▶ [What you should do]:
Filter this material down to the lines that hold "NMOS", copying each one.

▶ [Material for the task]:
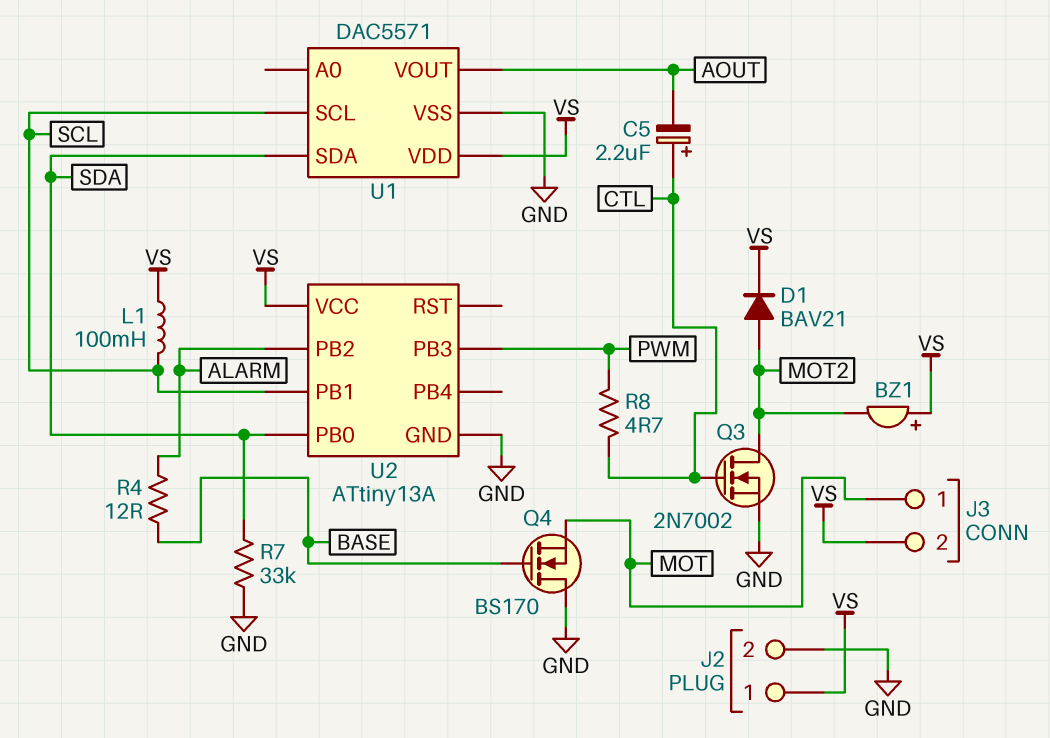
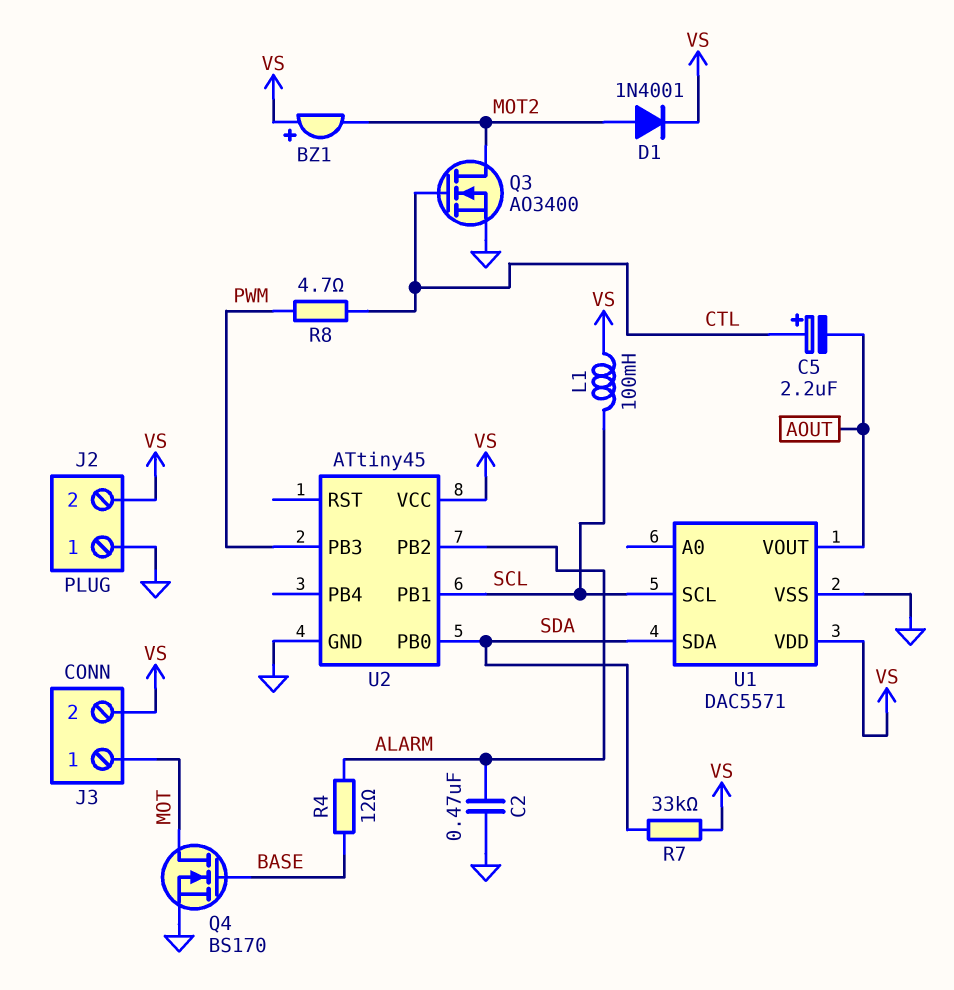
C2: none -> 470nF (ALARM, GND)
D1: diode BAV21 (A MOT2, K VS) -> diode 1N4001 (A MOT2, K VS)
J2 pin 1: VS -> GND
J2 pin 2: GND -> VS
Q3: NMOS 2N7002 (G CTL, D MOT2, S GND) -> NMOS AO3400 (G CTL, D MOT2, S GND)
Q4: NMOS BS170 (G BASE, D GND, S MOT) -> NMOS BS170 (G BASE, D MOT, S GND)
R7: 33k (GND, SDA) -> 33k (SDA, VS)
U2: ATtiny13A -> ATtiny45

▶ [Exercise answer]:
Q3: NMOS 2N7002 (G CTL, D MOT2, S GND) -> NMOS AO3400 (G CTL, D MOT2, S GND)
Q4: NMOS BS170 (G BASE, D GND, S MOT) -> NMOS BS170 (G BASE, D MOT, S GND)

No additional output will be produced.